**Work to be completed**
Locate every line below that contains the word "cyan" and copy each of those lines. Matches must agree in case.

★ ★ ★ ★

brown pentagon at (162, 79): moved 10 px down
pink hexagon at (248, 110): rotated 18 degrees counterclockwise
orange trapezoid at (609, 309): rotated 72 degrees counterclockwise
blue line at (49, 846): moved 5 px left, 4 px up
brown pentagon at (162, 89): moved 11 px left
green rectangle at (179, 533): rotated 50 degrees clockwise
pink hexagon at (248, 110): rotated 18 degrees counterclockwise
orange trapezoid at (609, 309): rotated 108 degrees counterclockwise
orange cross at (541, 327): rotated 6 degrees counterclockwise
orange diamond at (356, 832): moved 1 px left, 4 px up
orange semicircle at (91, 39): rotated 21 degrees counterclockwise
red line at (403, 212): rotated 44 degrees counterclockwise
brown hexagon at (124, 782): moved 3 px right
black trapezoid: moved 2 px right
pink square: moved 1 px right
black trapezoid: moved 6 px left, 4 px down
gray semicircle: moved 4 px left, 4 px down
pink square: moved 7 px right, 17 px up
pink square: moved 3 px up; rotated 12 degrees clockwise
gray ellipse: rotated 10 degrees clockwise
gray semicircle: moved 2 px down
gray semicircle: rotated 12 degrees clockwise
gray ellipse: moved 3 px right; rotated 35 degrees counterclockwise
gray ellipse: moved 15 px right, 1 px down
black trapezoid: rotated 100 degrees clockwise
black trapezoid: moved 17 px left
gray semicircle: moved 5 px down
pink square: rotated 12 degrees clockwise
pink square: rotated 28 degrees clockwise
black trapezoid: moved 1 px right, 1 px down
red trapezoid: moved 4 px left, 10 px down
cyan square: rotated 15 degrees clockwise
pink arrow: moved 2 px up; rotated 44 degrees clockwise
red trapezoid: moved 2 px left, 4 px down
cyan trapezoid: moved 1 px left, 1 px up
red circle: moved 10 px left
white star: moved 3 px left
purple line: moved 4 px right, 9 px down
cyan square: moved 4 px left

★ ★ ★ ★

**Right answer**
cyan square: rotated 15 degrees clockwise
cyan trapezoid: moved 1 px left, 1 px up
cyan square: moved 4 px left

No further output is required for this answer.